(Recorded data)
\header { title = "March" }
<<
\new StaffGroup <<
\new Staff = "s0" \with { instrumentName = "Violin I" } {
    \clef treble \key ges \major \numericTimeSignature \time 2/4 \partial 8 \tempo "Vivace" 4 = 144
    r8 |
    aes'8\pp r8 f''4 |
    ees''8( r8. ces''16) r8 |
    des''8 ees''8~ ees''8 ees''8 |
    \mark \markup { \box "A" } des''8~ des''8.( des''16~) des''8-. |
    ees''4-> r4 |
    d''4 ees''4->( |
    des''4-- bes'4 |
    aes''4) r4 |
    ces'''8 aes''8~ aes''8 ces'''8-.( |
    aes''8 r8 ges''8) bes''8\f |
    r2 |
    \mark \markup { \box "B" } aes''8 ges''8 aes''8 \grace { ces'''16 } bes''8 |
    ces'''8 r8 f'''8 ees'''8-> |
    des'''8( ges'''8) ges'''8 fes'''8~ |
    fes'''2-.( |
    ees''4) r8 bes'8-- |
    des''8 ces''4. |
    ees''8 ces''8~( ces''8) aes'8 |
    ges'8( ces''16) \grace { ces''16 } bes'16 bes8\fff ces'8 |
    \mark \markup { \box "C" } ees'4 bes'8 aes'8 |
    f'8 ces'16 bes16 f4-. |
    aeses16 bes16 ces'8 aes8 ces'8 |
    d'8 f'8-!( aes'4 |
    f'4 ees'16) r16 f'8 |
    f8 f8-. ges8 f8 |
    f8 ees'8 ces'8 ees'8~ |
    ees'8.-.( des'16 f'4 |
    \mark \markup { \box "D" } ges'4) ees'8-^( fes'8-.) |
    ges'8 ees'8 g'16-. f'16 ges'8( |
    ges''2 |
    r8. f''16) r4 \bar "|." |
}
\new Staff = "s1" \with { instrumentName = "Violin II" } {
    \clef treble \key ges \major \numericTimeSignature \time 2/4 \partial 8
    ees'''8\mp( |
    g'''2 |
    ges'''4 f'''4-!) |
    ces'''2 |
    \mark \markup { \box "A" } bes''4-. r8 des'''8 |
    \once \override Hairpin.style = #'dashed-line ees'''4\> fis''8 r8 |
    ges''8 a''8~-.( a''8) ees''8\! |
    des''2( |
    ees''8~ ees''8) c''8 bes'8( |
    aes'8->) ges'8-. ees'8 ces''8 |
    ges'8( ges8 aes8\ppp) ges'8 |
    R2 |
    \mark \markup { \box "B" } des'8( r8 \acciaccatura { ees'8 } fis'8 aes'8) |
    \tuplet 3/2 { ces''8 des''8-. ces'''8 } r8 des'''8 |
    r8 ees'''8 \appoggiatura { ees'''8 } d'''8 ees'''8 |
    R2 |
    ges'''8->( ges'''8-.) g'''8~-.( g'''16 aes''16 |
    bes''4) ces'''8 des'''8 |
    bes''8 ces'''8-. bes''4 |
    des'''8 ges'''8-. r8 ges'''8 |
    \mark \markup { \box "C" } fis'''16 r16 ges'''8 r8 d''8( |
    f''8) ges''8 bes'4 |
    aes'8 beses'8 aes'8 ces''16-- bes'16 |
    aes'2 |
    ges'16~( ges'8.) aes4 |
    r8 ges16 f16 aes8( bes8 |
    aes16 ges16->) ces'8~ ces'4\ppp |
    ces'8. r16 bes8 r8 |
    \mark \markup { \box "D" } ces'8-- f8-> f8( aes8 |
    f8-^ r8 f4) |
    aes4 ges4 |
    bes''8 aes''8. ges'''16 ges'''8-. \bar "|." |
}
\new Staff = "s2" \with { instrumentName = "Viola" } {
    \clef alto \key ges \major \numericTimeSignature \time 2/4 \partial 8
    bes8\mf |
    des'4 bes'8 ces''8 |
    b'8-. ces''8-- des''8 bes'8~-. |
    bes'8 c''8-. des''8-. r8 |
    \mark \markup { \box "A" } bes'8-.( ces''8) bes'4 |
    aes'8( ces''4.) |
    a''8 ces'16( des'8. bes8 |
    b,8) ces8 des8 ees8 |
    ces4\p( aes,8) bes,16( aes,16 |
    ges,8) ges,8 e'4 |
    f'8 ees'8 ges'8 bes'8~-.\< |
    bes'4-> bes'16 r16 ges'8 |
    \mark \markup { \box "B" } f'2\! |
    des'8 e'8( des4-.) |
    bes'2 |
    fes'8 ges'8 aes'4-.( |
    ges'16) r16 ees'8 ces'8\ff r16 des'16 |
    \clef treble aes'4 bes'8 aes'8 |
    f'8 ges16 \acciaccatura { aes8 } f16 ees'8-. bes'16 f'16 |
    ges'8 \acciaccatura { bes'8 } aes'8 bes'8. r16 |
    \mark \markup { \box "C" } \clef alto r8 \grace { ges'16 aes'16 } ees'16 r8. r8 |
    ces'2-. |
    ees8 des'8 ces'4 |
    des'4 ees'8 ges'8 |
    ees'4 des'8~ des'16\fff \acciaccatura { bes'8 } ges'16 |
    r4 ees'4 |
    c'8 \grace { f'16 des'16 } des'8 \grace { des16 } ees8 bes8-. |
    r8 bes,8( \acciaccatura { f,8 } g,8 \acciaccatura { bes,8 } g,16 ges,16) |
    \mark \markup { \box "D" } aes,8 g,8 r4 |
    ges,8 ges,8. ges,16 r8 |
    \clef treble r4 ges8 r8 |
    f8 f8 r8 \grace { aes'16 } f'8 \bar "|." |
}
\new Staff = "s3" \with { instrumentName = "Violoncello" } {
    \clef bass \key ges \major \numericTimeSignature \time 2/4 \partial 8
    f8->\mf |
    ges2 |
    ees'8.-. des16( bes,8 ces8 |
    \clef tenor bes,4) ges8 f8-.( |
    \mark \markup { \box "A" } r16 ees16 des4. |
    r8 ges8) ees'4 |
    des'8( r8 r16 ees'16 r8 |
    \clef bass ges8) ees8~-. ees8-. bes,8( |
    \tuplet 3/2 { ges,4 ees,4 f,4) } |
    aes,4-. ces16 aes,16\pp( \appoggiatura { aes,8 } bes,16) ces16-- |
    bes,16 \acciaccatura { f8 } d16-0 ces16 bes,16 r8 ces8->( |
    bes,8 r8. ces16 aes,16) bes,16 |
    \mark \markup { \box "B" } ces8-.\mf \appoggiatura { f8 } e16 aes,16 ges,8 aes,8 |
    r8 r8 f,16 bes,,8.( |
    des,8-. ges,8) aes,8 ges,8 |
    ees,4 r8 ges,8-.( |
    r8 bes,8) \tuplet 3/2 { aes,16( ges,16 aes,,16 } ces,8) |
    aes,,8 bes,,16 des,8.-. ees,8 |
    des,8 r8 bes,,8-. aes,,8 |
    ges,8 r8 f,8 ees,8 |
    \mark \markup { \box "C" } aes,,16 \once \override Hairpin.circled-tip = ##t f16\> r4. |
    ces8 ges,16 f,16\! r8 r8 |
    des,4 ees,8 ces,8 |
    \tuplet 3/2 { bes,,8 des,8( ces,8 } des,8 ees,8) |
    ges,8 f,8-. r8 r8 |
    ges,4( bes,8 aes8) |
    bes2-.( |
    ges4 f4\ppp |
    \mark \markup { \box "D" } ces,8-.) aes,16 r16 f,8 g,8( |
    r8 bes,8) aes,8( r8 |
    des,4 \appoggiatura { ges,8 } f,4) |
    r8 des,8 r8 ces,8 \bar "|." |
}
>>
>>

...

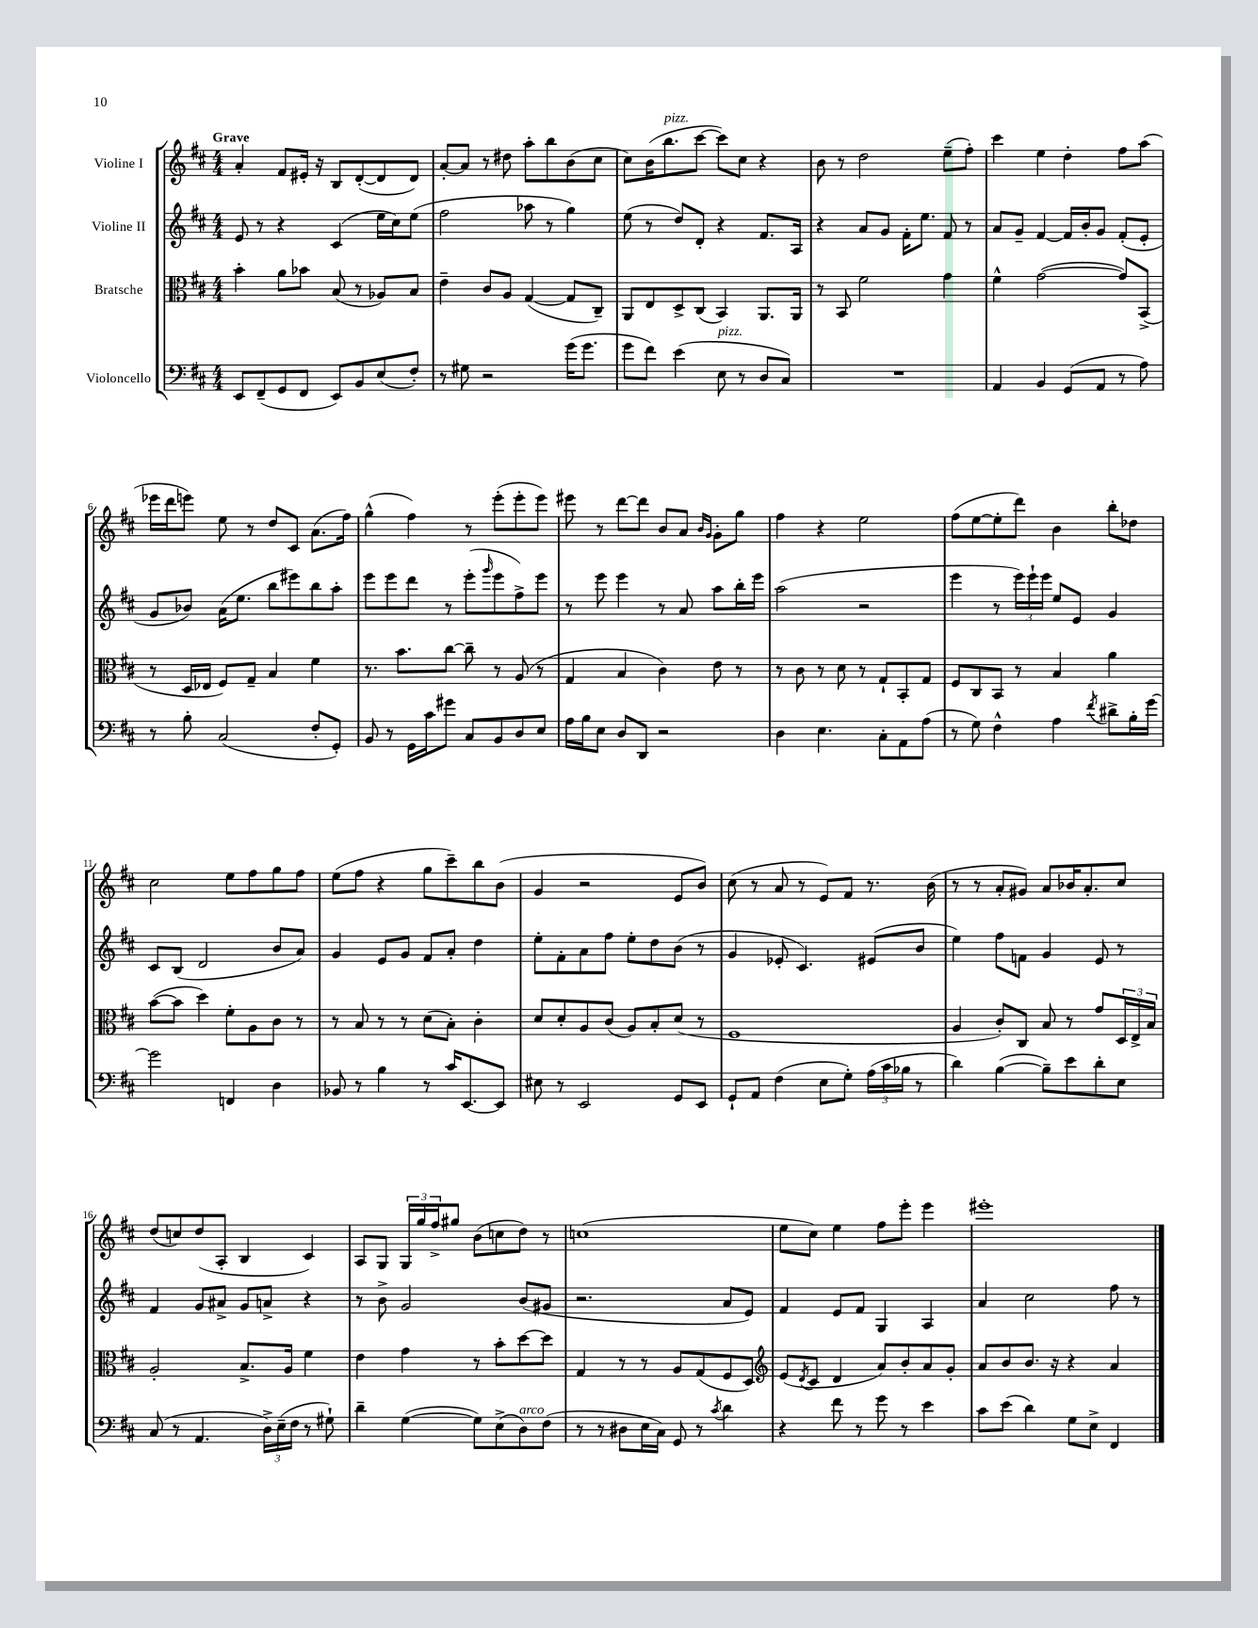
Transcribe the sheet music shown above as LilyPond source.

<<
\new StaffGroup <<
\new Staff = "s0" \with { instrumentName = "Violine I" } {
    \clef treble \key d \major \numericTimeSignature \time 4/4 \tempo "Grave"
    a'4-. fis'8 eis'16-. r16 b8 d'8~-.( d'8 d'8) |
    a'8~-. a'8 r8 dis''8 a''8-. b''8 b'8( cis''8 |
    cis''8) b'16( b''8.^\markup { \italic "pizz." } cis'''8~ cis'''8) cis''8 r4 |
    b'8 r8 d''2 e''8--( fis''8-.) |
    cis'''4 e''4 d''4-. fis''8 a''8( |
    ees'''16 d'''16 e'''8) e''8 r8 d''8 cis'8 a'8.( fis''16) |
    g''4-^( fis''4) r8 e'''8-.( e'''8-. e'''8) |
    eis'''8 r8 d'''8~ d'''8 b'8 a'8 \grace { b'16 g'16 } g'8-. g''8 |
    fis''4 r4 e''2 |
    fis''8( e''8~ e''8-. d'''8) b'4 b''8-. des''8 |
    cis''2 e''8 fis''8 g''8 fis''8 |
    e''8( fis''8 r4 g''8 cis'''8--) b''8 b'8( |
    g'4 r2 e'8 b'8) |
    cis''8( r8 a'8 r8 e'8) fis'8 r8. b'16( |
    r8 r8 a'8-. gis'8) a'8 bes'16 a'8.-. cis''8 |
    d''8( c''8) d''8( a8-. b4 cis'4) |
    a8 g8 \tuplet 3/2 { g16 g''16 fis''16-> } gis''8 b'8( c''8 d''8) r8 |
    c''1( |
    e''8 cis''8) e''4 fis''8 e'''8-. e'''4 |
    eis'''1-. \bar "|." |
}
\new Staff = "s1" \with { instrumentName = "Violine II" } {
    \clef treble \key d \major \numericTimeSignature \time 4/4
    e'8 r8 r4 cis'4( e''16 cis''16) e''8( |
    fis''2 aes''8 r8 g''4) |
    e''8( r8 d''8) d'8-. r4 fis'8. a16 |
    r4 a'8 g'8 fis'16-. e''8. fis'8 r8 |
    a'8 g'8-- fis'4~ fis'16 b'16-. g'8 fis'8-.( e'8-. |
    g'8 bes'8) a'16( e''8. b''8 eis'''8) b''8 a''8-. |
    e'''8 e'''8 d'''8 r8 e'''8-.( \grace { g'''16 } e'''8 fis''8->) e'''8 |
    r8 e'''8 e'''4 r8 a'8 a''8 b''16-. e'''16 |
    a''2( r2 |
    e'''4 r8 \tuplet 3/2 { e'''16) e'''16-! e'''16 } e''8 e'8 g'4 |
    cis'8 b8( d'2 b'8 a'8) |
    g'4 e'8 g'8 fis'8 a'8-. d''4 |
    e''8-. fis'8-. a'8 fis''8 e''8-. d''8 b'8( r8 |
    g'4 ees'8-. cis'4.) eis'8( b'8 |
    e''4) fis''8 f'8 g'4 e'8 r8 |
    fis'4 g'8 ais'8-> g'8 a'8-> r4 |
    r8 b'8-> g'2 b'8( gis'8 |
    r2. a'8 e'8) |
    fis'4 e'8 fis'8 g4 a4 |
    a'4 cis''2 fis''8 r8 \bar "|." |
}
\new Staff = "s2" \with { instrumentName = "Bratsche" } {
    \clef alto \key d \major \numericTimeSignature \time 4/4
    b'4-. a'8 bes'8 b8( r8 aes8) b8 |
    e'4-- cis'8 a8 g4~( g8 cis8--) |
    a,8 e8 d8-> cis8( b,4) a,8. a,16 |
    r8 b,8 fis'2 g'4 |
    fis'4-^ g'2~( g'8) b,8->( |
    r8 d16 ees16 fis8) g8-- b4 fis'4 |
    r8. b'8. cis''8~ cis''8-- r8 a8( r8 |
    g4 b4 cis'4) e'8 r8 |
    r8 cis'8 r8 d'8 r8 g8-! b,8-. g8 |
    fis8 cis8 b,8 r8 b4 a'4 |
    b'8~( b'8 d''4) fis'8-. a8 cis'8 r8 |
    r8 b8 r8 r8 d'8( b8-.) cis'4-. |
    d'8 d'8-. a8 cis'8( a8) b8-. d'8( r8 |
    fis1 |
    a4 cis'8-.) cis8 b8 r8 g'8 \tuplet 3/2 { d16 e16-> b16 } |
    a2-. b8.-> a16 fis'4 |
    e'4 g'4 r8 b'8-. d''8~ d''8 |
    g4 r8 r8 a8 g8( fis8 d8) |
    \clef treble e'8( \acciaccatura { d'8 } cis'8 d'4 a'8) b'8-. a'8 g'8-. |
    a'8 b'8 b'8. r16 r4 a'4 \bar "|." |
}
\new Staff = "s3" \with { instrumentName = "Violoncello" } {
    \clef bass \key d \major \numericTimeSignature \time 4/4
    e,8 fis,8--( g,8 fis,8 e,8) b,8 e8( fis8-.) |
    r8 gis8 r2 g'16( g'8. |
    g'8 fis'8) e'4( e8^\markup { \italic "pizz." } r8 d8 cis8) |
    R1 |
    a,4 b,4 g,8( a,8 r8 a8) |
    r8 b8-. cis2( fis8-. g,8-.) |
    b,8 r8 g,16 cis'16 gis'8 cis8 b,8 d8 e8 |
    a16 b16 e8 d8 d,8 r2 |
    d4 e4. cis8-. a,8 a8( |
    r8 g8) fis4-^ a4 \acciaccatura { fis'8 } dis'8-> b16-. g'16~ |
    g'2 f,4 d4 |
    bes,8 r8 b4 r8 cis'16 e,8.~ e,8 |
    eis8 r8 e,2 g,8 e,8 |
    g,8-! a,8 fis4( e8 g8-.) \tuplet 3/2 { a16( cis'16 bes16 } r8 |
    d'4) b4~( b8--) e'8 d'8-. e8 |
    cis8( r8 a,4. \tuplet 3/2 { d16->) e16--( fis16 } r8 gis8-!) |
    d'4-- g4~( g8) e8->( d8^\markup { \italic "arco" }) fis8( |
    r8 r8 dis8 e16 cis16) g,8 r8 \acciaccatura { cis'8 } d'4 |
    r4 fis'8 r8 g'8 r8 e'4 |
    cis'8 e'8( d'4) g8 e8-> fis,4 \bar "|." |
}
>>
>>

### WHAT YOU ARE ASKED TO DO:
Gather every line from the rows above that contains the string "Violine", treating uppercase and lowercase as different.

### TASK OUTPUT:
\new Staff = "s0" \with { instrumentName = "Violine I" } {
\new Staff = "s1" \with { instrumentName = "Violine II" } {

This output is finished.